'''
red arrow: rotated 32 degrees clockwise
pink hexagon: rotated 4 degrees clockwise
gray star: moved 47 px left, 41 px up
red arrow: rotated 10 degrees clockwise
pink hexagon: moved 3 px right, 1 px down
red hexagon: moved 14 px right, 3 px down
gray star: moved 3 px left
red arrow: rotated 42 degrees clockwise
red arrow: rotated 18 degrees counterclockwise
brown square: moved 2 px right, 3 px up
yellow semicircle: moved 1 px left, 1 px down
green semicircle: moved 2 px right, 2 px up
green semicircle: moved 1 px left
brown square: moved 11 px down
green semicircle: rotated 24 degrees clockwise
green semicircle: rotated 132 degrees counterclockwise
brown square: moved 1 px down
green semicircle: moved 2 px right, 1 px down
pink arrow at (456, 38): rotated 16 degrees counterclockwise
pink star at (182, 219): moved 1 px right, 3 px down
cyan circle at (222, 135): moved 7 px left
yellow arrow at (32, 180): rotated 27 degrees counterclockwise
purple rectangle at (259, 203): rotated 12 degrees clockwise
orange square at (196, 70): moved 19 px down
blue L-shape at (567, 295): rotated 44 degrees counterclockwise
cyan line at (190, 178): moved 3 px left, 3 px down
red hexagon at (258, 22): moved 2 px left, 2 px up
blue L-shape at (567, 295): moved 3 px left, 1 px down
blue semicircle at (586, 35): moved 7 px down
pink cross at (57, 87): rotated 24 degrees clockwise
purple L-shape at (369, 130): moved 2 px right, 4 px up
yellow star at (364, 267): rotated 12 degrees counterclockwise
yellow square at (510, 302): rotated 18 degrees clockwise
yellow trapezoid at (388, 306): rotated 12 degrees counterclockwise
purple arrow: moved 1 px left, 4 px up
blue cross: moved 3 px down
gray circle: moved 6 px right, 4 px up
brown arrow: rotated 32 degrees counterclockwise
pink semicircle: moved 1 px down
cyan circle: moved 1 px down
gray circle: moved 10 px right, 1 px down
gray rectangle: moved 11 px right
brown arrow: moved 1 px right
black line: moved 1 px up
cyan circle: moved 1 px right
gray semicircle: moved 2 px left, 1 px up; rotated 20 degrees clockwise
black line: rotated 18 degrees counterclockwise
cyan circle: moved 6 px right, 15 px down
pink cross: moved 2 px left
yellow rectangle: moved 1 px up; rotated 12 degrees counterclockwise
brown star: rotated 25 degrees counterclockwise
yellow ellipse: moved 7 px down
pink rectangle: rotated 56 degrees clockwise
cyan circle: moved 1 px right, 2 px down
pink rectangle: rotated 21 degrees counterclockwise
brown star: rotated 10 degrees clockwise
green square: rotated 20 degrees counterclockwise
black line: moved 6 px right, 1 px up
'''
▸ EXERCISE OBJECTIVE: Copy out every line of the records above word for word, from the first line through the last, without changing anything.

▸ SOLUTION FOR THIS PROBLEM:
red arrow: rotated 32 degrees clockwise
pink hexagon: rotated 4 degrees clockwise
gray star: moved 47 px left, 41 px up
red arrow: rotated 10 degrees clockwise
pink hexagon: moved 3 px right, 1 px down
red hexagon: moved 14 px right, 3 px down
gray star: moved 3 px left
red arrow: rotated 42 degrees clockwise
red arrow: rotated 18 degrees counterclockwise
brown square: moved 2 px right, 3 px up
yellow semicircle: moved 1 px left, 1 px down
green semicircle: moved 2 px right, 2 px up
green semicircle: moved 1 px left
brown square: moved 11 px down
green semicircle: rotated 24 degrees clockwise
green semicircle: rotated 132 degrees counterclockwise
brown square: moved 1 px down
green semicircle: moved 2 px right, 1 px down
pink arrow at (456, 38): rotated 16 degrees counterclockwise
pink star at (182, 219): moved 1 px right, 3 px down
cyan circle at (222, 135): moved 7 px left
yellow arrow at (32, 180): rotated 27 degrees counterclockwise
purple rectangle at (259, 203): rotated 12 degrees clockwise
orange square at (196, 70): moved 19 px down
blue L-shape at (567, 295): rotated 44 degrees counterclockwise
cyan line at (190, 178): moved 3 px left, 3 px down
red hexagon at (258, 22): moved 2 px left, 2 px up
blue L-shape at (567, 295): moved 3 px left, 1 px down
blue semicircle at (586, 35): moved 7 px down
pink cross at (57, 87): rotated 24 degrees clockwise
purple L-shape at (369, 130): moved 2 px right, 4 px up
yellow star at (364, 267): rotated 12 degrees counterclockwise
yellow square at (510, 302): rotated 18 degrees clockwise
yellow trapezoid at (388, 306): rotated 12 degrees counterclockwise
purple arrow: moved 1 px left, 4 px up
blue cross: moved 3 px down
gray circle: moved 6 px right, 4 px up
brown arrow: rotated 32 degrees counterclockwise
pink semicircle: moved 1 px down
cyan circle: moved 1 px down
gray circle: moved 10 px right, 1 px down
gray rectangle: moved 11 px right
brown arrow: moved 1 px right
black line: moved 1 px up
cyan circle: moved 1 px right
gray semicircle: moved 2 px left, 1 px up; rotated 20 degrees clockwise
black line: rotated 18 degrees counterclockwise
cyan circle: moved 6 px right, 15 px down
pink cross: moved 2 px left
yellow rectangle: moved 1 px up; rotated 12 degrees counterclockwise
brown star: rotated 25 degrees counterclockwise
yellow ellipse: moved 7 px down
pink rectangle: rotated 56 degrees clockwise
cyan circle: moved 1 px right, 2 px down
pink rectangle: rotated 21 degrees counterclockwise
brown star: rotated 10 degrees clockwise
green square: rotated 20 degrees counterclockwise
black line: moved 6 px right, 1 px up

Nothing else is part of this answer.